- Spatial reasoning data
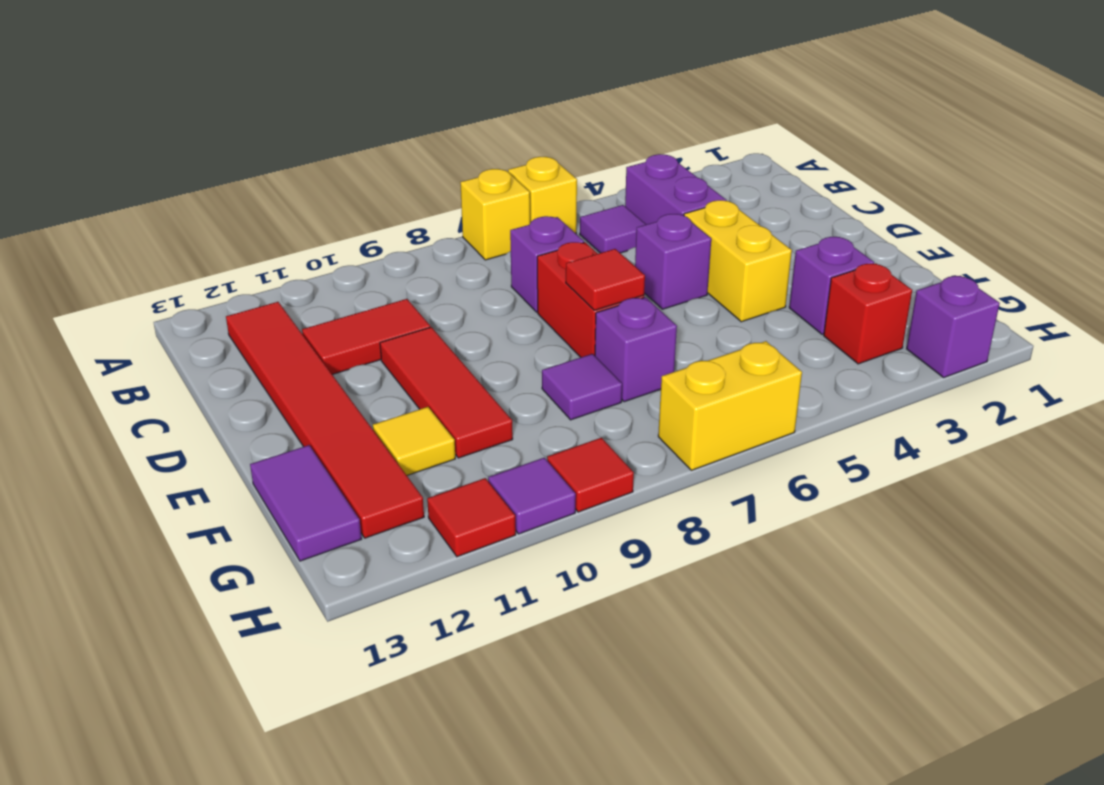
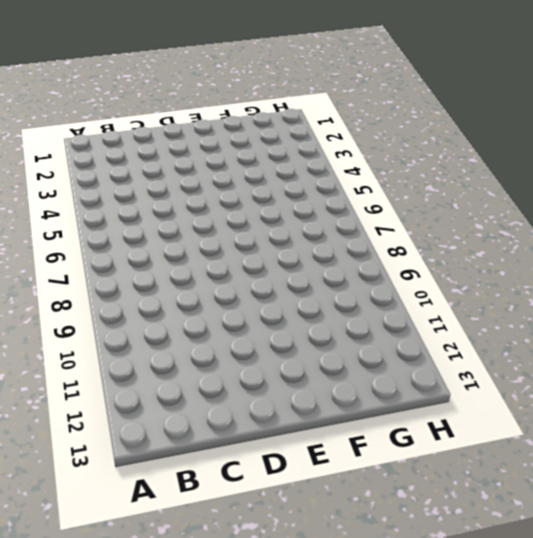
none -> yellow brick A6 level 1
none -> yellow brick A7 level 1
none -> purple brick B4:C4 level 1

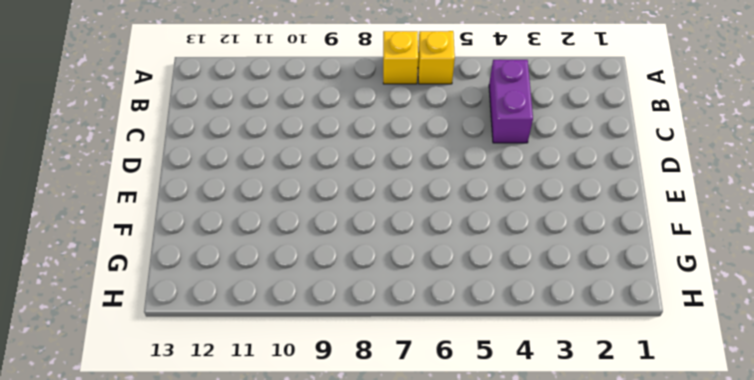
none -> purple tile B5 level 1
none -> red tile B12:G12 level 1
none -> purple brick C7 level 1

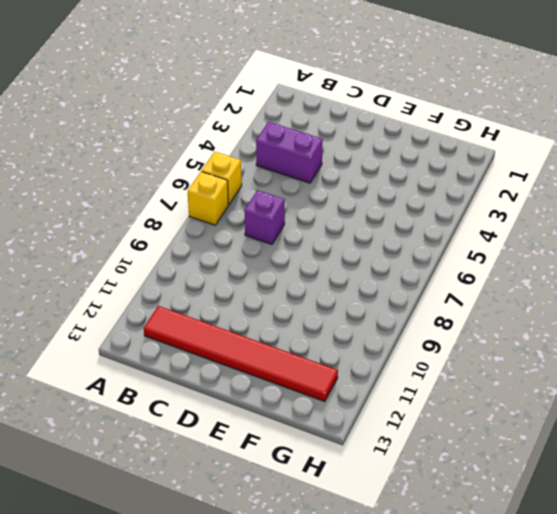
none -> purple tile B5 level 1
none -> red tile C10:C11 level 1
none -> yellow brick D4:E4 level 1

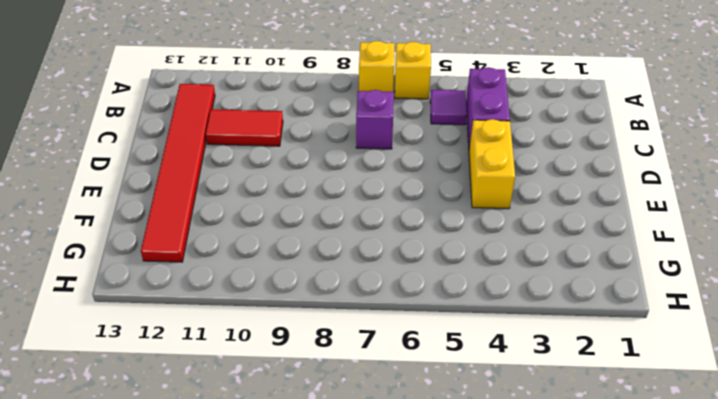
none -> purple brick D5 level 1
none -> red brick D7:E7 level 1
none -> red tile D10:F10 level 1

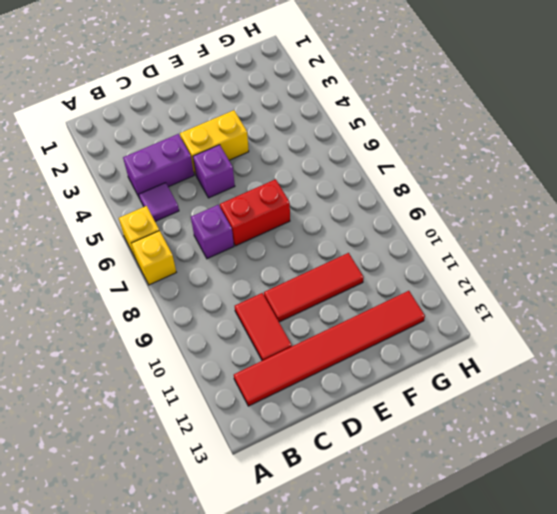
none -> purple brick F3 level 1
none -> purple brick F7 level 1
none -> purple tile F8 level 1

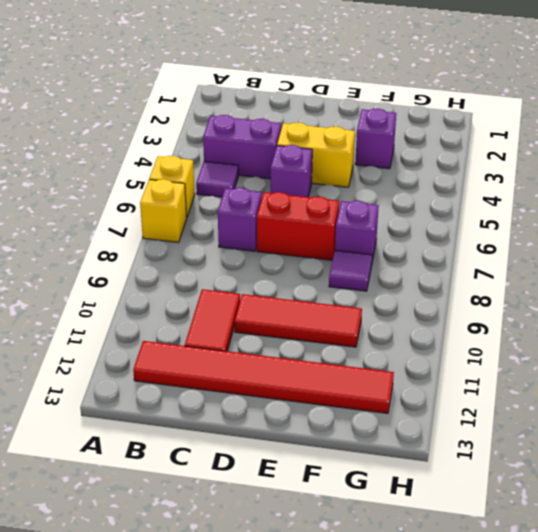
none -> yellow tile F11 level 1
none -> purple tile F13:G13 level 1
none -> red brick G3 level 1

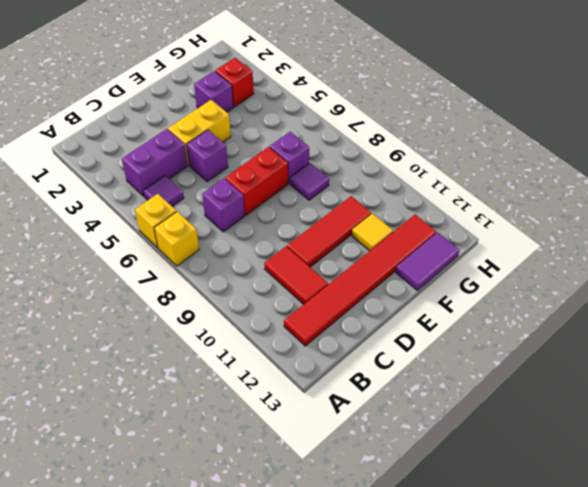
none -> purple brick H2 level 1
none -> yellow brick H6:H7 level 1
none -> red tile H9 level 1

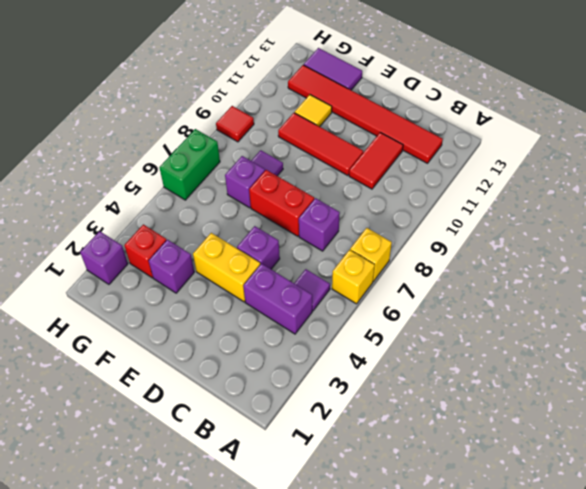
green brick H6:H7 level 1 -> yellow brick H6:H7 level 1
none -> purple tile H10 level 1
none -> red tile H11 level 1
none -> red tile E7 level 2

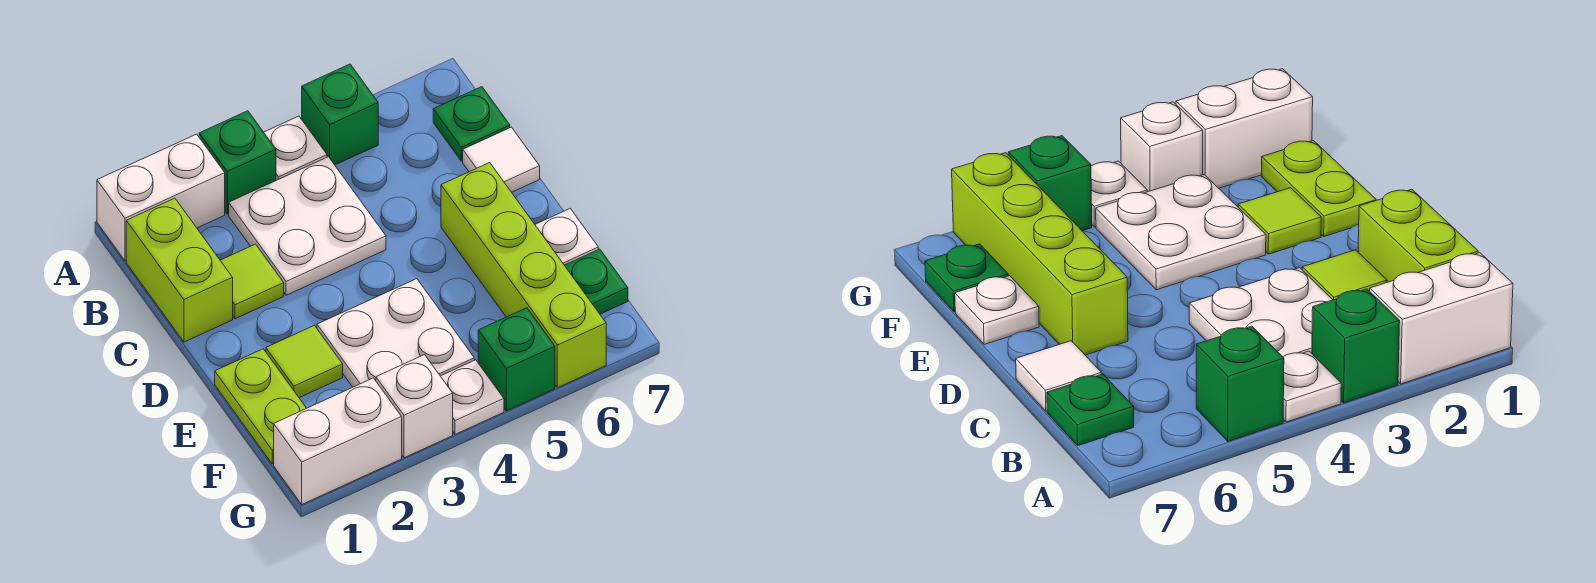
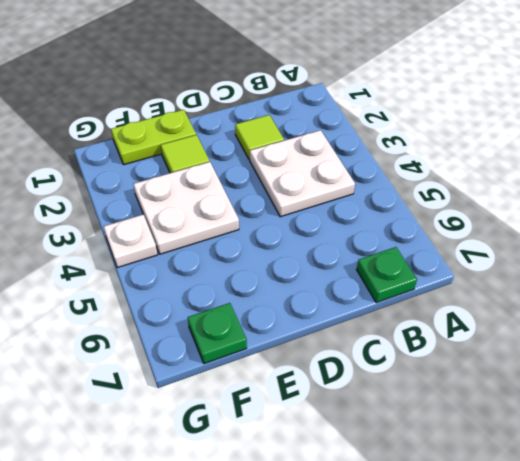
none -> white brick A1:A2 level 1
none -> green brick A3 level 1
none -> white plate A4 level 1

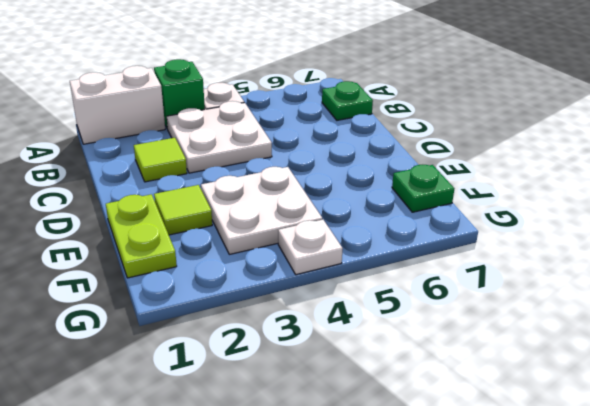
none -> green brick A5 level 1
none -> lime brick B1:C1 level 1
none -> white tile C7 level 1

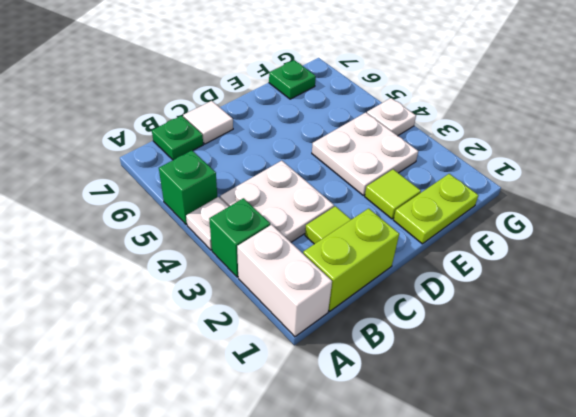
none -> lime brick D6:G6 level 1
none -> white plate E7 level 1
none -> white brick G1:G2 level 1

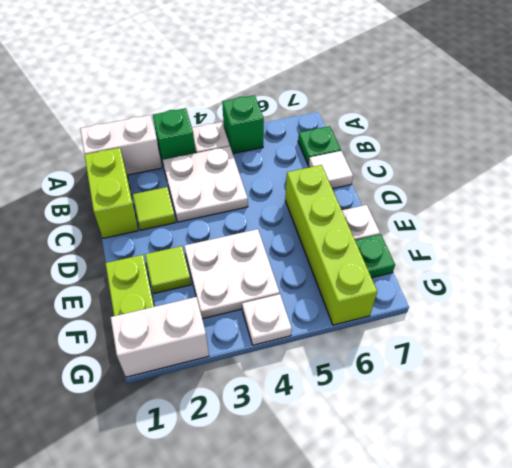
none -> white brick G3 level 1
none -> green brick G5 level 1

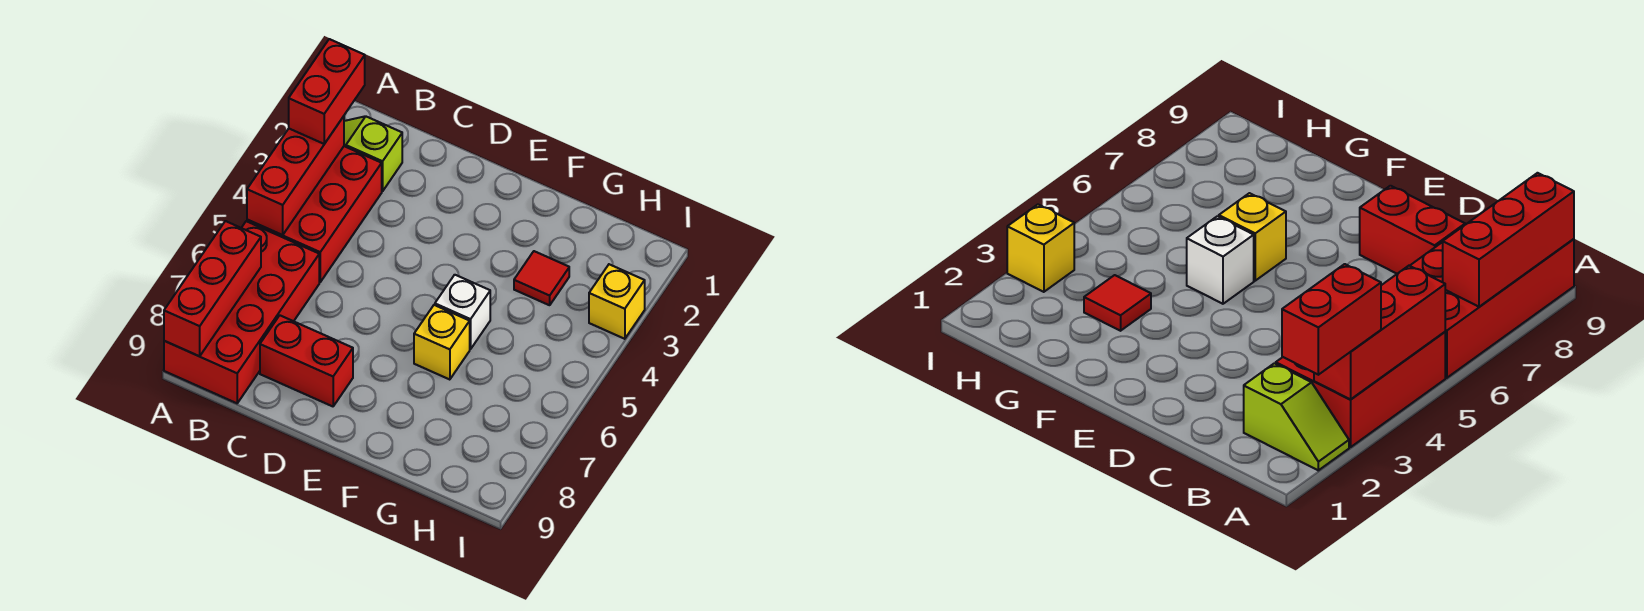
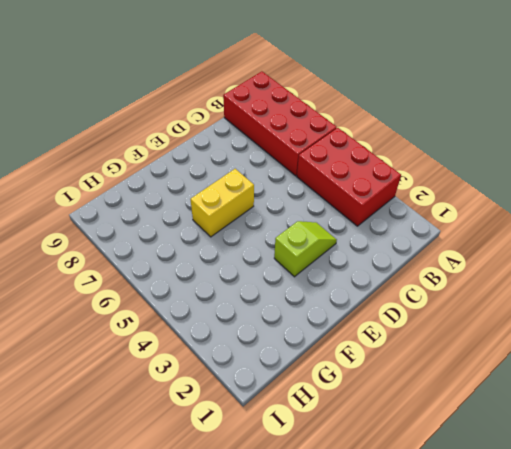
lime slope D3:E3 level 1 top E -> lime slope A2:B2 level 1 top B
yellow brick E6:F6 level 1 -> yellow brick F6 level 1
none -> red brick C8:D8 level 1
none -> white brick F5 level 1

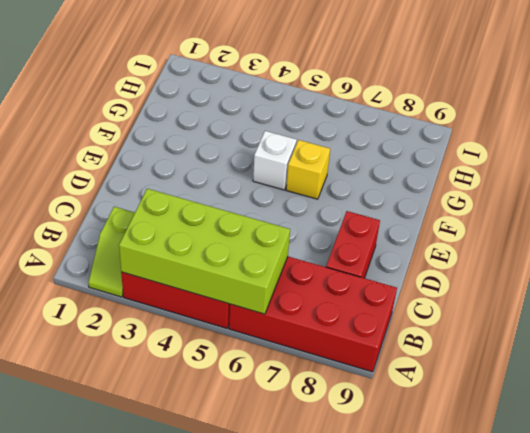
lime brick A3:B6 level 2 -> red brick A3:A5 level 2
none -> red tile G3 level 1
none -> yellow brick I3 level 1

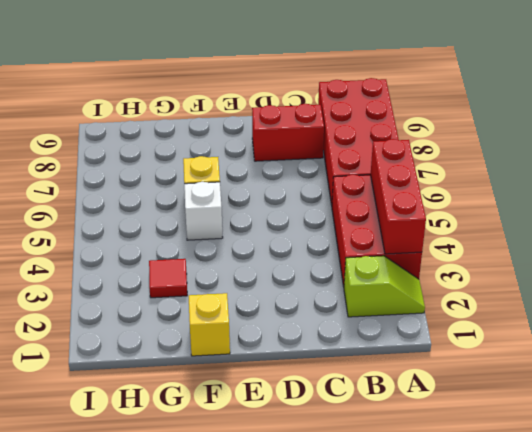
yellow brick F1 level 1 -> yellow brick I3 level 1
none -> red brick A7:A9 level 2
none -> red brick A2:A3 level 3

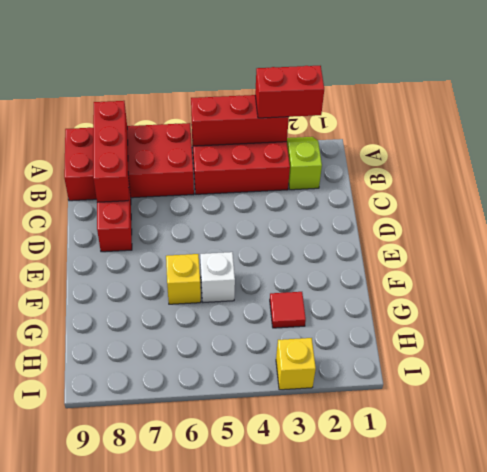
red brick A8:C8 level 2 -> red brick A7:A9 level 2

- Problem requirements
Copy out only the lines beginning at the line with "none -> green brick G5 level 1" and ending at the last line of the entries. Keep them exact; drop pictures.

- Exercise result
none -> green brick G5 level 1

lime slope D3:E3 level 1 top E -> lime slope A2:B2 level 1 top B
yellow brick E6:F6 level 1 -> yellow brick F6 level 1
none -> red brick C8:D8 level 1
none -> white brick F5 level 1

lime brick A3:B6 level 2 -> red brick A3:A5 level 2
none -> red tile G3 level 1
none -> yellow brick I3 level 1

yellow brick F1 level 1 -> yellow brick I3 level 1
none -> red brick A7:A9 level 2
none -> red brick A2:A3 level 3

red brick A8:C8 level 2 -> red brick A7:A9 level 2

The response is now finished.